### Work to complete:
Set down a word-for-word copy of the data below, limited to the lines from the first through the line with "POT2: none -> 1M (AGND, LINE, wiper VOL)".

*** Opening Extracted information ***

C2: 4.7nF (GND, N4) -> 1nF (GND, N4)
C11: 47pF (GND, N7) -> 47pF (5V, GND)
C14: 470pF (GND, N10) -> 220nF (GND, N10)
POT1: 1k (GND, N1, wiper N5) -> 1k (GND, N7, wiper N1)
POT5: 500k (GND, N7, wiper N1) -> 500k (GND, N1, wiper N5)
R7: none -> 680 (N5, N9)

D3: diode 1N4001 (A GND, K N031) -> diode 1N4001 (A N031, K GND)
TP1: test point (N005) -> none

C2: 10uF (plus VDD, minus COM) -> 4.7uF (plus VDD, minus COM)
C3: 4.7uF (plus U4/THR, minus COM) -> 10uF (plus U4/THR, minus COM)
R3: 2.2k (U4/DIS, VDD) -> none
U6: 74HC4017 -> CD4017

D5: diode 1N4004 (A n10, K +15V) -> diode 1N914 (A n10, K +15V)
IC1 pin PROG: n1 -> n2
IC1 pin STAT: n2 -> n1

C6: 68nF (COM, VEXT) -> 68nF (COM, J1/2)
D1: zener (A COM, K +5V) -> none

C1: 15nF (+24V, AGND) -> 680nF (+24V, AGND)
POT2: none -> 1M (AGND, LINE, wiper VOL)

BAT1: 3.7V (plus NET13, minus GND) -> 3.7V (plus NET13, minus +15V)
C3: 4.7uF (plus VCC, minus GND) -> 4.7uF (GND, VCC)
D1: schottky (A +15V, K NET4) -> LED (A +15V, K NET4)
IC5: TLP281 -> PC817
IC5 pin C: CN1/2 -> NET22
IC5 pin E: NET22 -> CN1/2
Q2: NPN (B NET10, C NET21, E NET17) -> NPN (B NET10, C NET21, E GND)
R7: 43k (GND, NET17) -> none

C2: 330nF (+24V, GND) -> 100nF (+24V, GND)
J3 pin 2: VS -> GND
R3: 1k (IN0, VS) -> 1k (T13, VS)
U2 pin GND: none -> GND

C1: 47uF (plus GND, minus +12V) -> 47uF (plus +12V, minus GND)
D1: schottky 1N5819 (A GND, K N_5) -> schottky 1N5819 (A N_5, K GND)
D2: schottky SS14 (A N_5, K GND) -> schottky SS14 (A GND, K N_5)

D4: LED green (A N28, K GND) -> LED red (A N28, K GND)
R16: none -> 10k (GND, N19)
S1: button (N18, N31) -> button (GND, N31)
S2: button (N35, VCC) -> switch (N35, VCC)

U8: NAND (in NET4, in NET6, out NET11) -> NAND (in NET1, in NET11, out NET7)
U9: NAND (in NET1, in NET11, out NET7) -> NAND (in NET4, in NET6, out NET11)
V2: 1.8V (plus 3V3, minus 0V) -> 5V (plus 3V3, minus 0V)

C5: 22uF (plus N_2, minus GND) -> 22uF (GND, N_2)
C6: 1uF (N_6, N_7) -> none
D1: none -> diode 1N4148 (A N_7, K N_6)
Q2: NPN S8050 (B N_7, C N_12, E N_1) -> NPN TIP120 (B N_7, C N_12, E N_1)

*** Closing Extracted information ***

### Answer to this exercise:
C2: 4.7nF (GND, N4) -> 1nF (GND, N4)
C11: 47pF (GND, N7) -> 47pF (5V, GND)
C14: 470pF (GND, N10) -> 220nF (GND, N10)
POT1: 1k (GND, N1, wiper N5) -> 1k (GND, N7, wiper N1)
POT5: 500k (GND, N7, wiper N1) -> 500k (GND, N1, wiper N5)
R7: none -> 680 (N5, N9)

D3: diode 1N4001 (A GND, K N031) -> diode 1N4001 (A N031, K GND)
TP1: test point (N005) -> none

C2: 10uF (plus VDD, minus COM) -> 4.7uF (plus VDD, minus COM)
C3: 4.7uF (plus U4/THR, minus COM) -> 10uF (plus U4/THR, minus COM)
R3: 2.2k (U4/DIS, VDD) -> none
U6: 74HC4017 -> CD4017

D5: diode 1N4004 (A n10, K +15V) -> diode 1N914 (A n10, K +15V)
IC1 pin PROG: n1 -> n2
IC1 pin STAT: n2 -> n1

C6: 68nF (COM, VEXT) -> 68nF (COM, J1/2)
D1: zener (A COM, K +5V) -> none

C1: 15nF (+24V, AGND) -> 680nF (+24V, AGND)
POT2: none -> 1M (AGND, LINE, wiper VOL)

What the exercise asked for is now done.